**What to produce**
List all lines of the data that include the string "screwdriver".

**Extracted material**
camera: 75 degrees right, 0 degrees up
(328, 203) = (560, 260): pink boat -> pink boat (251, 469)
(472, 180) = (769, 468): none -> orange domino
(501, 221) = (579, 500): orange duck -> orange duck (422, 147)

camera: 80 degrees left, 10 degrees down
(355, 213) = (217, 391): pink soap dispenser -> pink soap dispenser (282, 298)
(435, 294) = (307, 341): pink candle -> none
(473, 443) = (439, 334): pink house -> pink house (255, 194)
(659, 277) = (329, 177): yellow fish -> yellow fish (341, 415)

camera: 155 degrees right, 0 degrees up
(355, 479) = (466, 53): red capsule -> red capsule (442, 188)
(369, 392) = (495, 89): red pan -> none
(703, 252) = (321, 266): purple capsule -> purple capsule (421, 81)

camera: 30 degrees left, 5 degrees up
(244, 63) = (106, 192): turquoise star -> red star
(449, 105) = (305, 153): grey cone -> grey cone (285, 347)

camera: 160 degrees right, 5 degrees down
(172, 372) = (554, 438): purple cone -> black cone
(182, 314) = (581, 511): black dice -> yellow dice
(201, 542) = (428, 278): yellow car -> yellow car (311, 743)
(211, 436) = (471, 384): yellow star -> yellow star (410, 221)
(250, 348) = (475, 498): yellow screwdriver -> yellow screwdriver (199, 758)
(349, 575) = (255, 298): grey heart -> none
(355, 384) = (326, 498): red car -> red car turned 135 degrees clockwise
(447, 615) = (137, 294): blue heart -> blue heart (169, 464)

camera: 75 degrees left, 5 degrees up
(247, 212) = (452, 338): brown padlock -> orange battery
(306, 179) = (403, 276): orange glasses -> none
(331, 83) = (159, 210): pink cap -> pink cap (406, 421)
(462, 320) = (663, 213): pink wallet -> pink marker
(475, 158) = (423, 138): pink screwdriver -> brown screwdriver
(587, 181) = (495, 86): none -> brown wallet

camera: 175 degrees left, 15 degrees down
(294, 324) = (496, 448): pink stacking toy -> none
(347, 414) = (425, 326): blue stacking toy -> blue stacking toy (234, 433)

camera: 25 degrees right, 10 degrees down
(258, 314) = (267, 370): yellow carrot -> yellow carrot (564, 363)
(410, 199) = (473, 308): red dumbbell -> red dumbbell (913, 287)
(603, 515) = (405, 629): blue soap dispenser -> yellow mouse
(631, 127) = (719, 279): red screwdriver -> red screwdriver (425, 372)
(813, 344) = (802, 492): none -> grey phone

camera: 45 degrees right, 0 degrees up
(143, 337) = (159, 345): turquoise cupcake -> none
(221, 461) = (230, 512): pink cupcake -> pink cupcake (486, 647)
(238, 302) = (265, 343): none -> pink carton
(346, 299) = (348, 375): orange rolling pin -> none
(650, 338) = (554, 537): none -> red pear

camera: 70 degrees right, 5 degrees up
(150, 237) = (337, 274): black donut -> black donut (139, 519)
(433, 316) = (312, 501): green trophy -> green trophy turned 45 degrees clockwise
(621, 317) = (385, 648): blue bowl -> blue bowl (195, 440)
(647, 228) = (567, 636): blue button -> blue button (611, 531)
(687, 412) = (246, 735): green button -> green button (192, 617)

**Worked solution**
(250, 348) = (475, 498): yellow screwdriver -> yellow screwdriver (199, 758)
(475, 158) = (423, 138): pink screwdriver -> brown screwdriver
(631, 127) = (719, 279): red screwdriver -> red screwdriver (425, 372)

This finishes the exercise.